### The data ###
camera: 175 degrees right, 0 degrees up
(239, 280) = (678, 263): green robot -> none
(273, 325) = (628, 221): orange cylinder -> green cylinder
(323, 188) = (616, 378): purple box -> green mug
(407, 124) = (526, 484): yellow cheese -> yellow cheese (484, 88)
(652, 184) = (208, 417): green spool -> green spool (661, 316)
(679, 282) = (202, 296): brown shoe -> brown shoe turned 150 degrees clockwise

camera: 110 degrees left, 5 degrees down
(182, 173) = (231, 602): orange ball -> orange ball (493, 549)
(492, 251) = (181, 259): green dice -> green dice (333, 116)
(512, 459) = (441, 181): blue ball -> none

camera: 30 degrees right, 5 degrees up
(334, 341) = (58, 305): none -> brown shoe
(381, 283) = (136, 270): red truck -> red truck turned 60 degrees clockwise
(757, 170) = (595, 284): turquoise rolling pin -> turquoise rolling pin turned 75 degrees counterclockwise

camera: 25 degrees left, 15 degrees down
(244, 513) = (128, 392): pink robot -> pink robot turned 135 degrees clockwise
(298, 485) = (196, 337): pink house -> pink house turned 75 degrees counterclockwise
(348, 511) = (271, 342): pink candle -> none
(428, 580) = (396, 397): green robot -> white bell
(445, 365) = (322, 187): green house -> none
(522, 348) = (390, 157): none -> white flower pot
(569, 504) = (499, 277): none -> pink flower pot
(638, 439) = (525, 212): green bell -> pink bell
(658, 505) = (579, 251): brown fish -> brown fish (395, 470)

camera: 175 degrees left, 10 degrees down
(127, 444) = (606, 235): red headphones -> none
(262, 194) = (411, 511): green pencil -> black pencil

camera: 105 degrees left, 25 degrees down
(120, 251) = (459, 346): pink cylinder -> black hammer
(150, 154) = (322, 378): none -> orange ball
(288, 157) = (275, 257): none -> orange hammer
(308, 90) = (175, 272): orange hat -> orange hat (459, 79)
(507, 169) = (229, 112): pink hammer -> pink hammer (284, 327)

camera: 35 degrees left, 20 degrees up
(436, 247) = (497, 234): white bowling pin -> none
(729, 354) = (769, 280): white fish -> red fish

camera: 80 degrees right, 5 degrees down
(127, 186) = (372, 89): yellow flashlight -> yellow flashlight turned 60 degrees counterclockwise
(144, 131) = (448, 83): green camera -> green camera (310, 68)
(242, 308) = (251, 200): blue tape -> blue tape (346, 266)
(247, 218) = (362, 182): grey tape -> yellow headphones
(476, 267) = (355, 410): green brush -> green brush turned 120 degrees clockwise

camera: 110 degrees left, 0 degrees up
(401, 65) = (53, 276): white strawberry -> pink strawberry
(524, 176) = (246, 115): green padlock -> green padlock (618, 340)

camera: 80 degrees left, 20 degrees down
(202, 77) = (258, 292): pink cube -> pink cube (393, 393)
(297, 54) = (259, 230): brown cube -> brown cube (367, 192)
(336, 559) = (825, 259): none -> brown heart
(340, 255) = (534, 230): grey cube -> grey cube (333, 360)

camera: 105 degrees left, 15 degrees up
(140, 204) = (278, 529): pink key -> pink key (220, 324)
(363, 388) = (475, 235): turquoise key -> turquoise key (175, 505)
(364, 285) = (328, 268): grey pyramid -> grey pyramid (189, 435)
###
Using the listing above, return word for word each line from the one that has "camera: 80 degrees right, 5 degrees down" through the one that has "(401, 65) = (53, 276): white", and no line outside that range.

[Exercise result]
camera: 80 degrees right, 5 degrees down
(127, 186) = (372, 89): yellow flashlight -> yellow flashlight turned 60 degrees counterclockwise
(144, 131) = (448, 83): green camera -> green camera (310, 68)
(242, 308) = (251, 200): blue tape -> blue tape (346, 266)
(247, 218) = (362, 182): grey tape -> yellow headphones
(476, 267) = (355, 410): green brush -> green brush turned 120 degrees clockwise

camera: 110 degrees left, 0 degrees up
(401, 65) = (53, 276): white strawberry -> pink strawberry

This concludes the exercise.